START DATA EXCERPTS

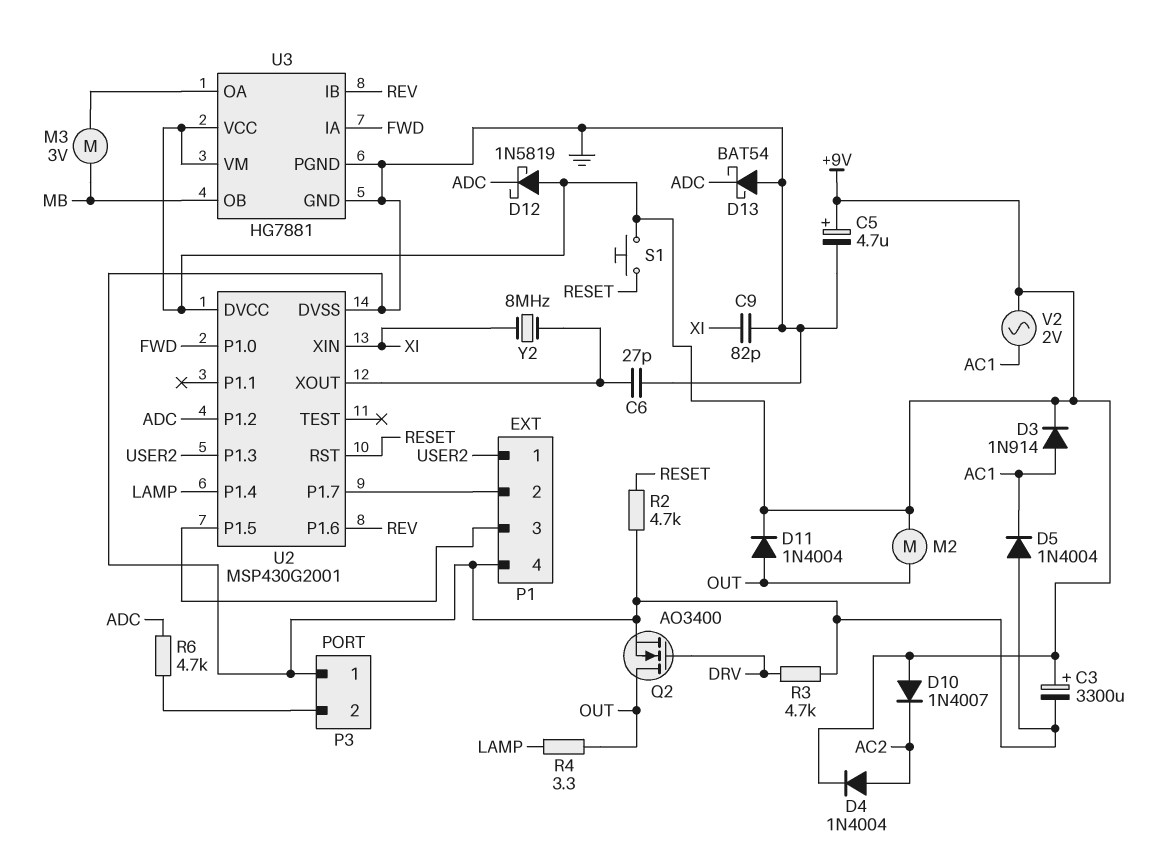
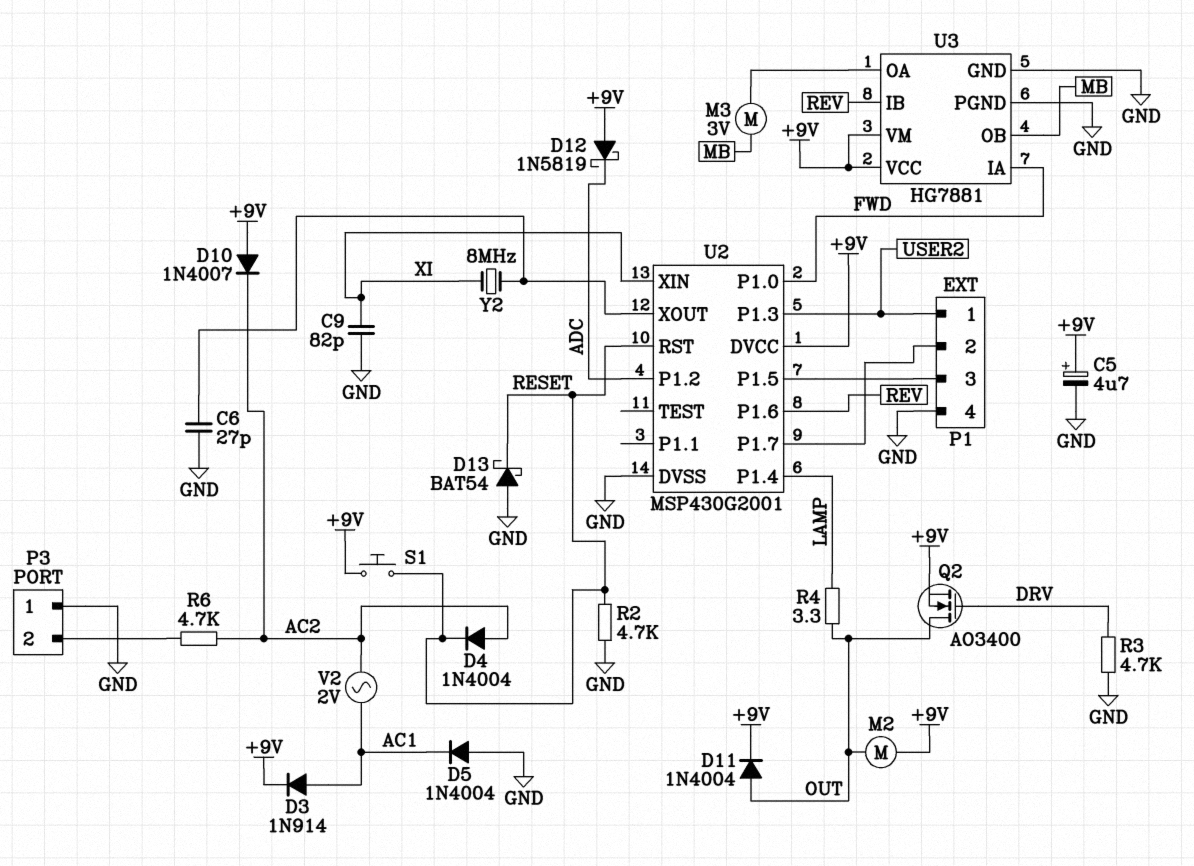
C3: 3300uF (plus +9V, minus GND) -> none
D4: diode 1N4004 (A AC2, K +9V) -> diode 1N4004 (A AC2, K RESET)
D13: schottky BAT54 (A GND, K ADC) -> schottky BAT54 (A GND, K RESET)
Q2: NMOS AO3400 (G DRV, D OUT, S GND) -> NMOS AO3400 (G DRV, D OUT, S +9V)
R6: 4.7k (ADC, P3/2) -> 4.7k (AC2, P3/2)
V2: AC 2V (+9V, AC1) -> AC 2V (AC1, AC2)

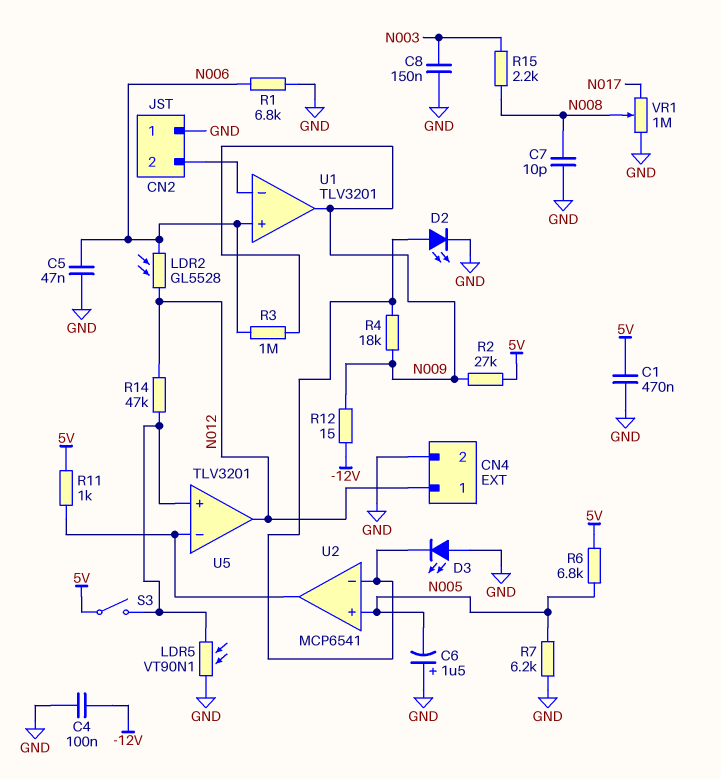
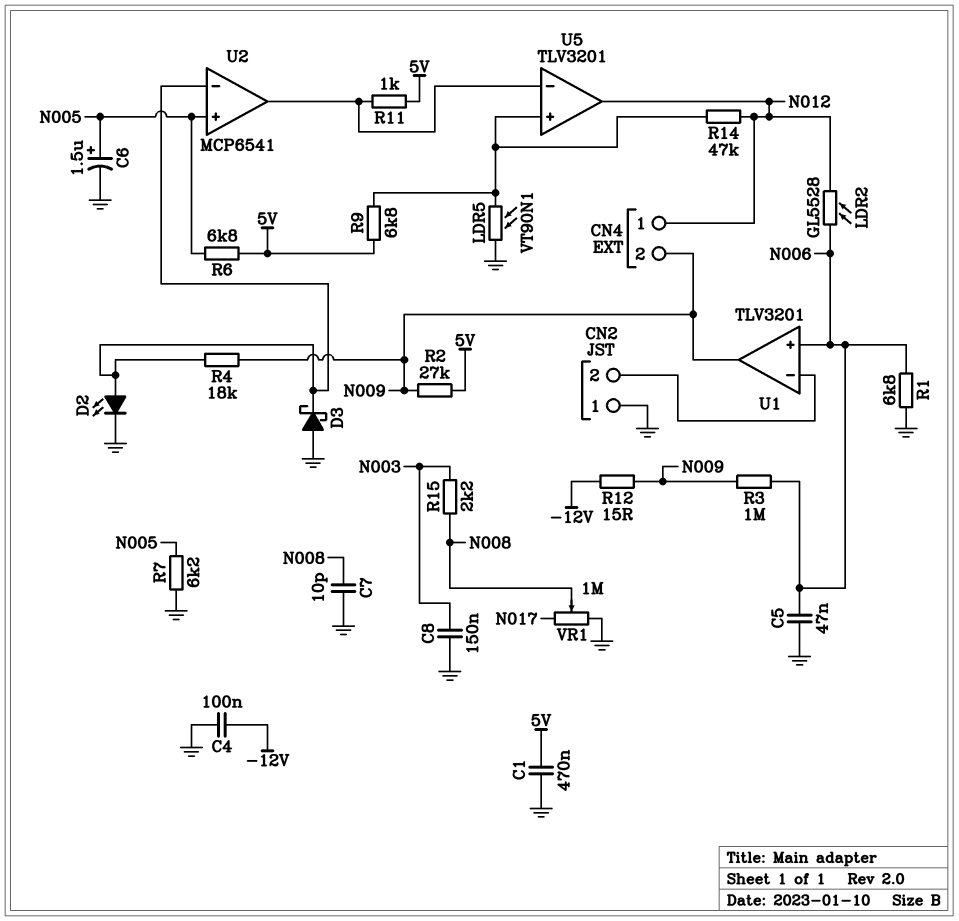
C6: 1.5uF (plus GND, minus N005) -> 1.5uF (plus N005, minus GND)
CN4 pin 2: GND -> N009
D3: LED (A GND, K U2/in-) -> schottky (A GND, K U2/in-)
R9: none -> 6.8k (5V, U5/in+)
S3: switch (5V, U5/in+) -> none

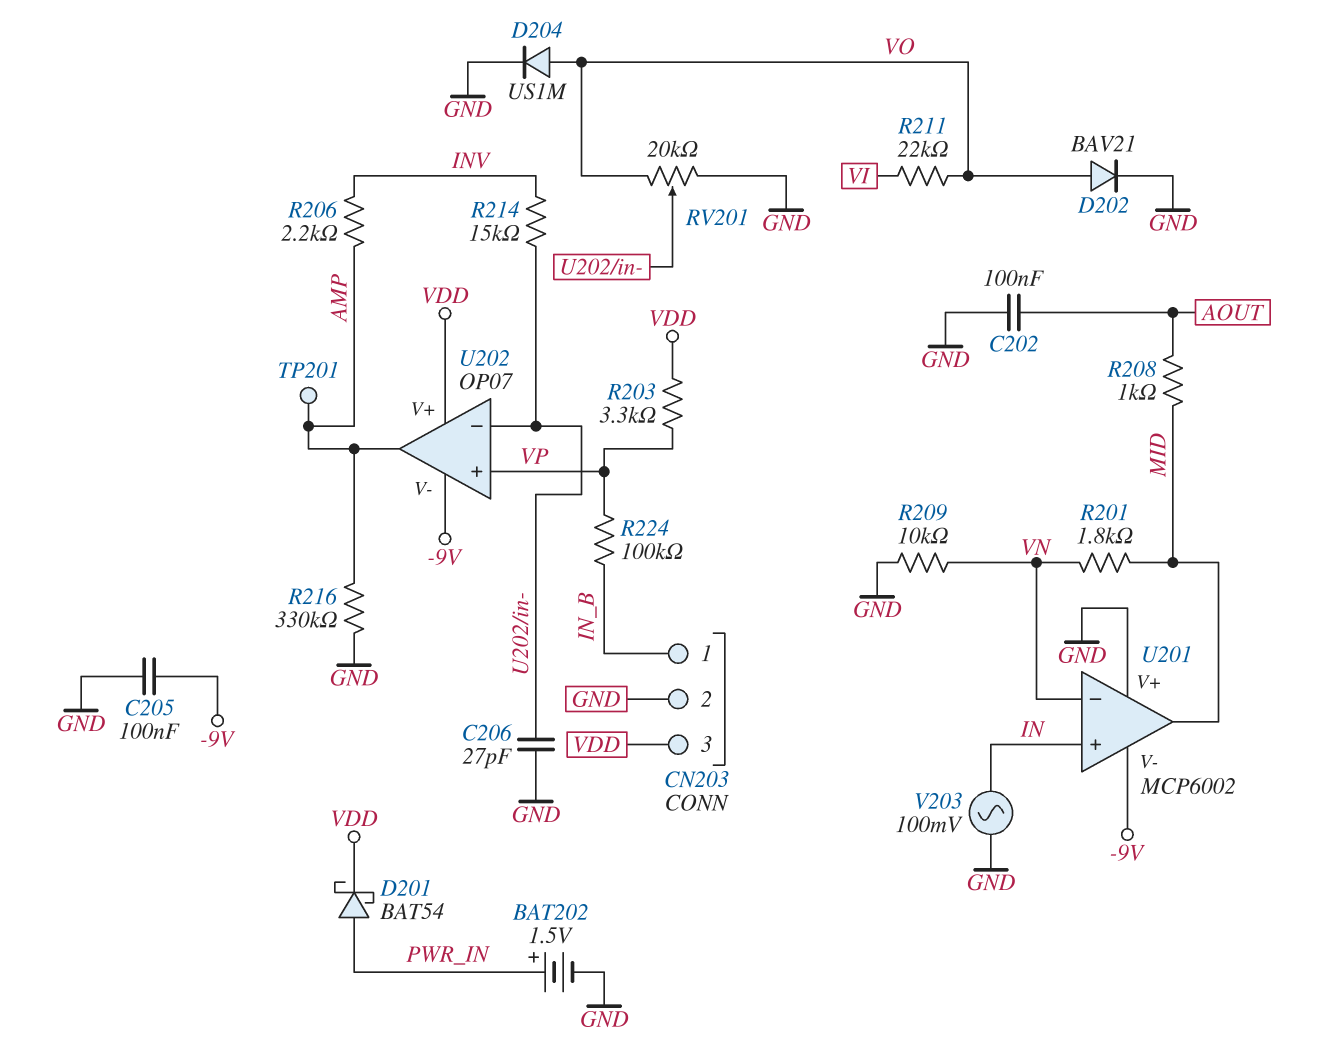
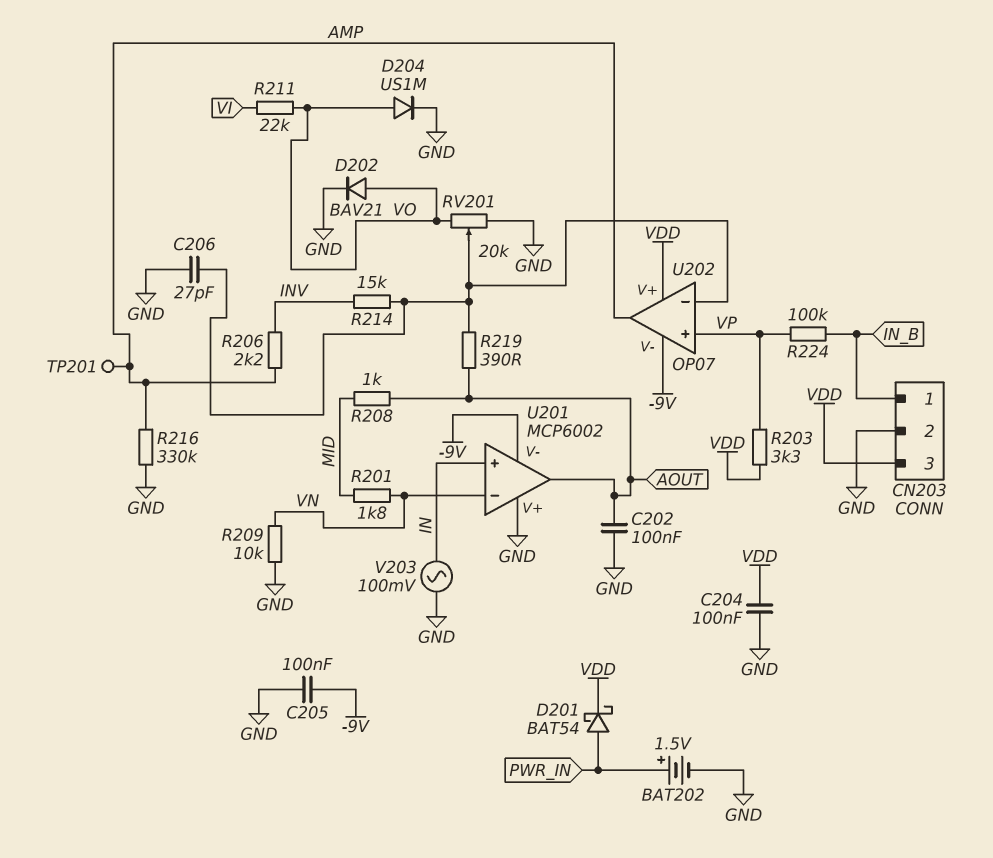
C204: none -> 100nF (GND, VDD)
R219: none -> 390 (AOUT, U202/in-)
U201 pin out: MID -> AOUT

END DATA EXCERPTS

● **TO DO**
No pictures belong in the copy. Repeat the entries exactly.

● **EXERCISE RESPONSE**
C3: 3300uF (plus +9V, minus GND) -> none
D4: diode 1N4004 (A AC2, K +9V) -> diode 1N4004 (A AC2, K RESET)
D13: schottky BAT54 (A GND, K ADC) -> schottky BAT54 (A GND, K RESET)
Q2: NMOS AO3400 (G DRV, D OUT, S GND) -> NMOS AO3400 (G DRV, D OUT, S +9V)
R6: 4.7k (ADC, P3/2) -> 4.7k (AC2, P3/2)
V2: AC 2V (+9V, AC1) -> AC 2V (AC1, AC2)

C6: 1.5uF (plus GND, minus N005) -> 1.5uF (plus N005, minus GND)
CN4 pin 2: GND -> N009
D3: LED (A GND, K U2/in-) -> schottky (A GND, K U2/in-)
R9: none -> 6.8k (5V, U5/in+)
S3: switch (5V, U5/in+) -> none

C204: none -> 100nF (GND, VDD)
R219: none -> 390 (AOUT, U202/in-)
U201 pin out: MID -> AOUT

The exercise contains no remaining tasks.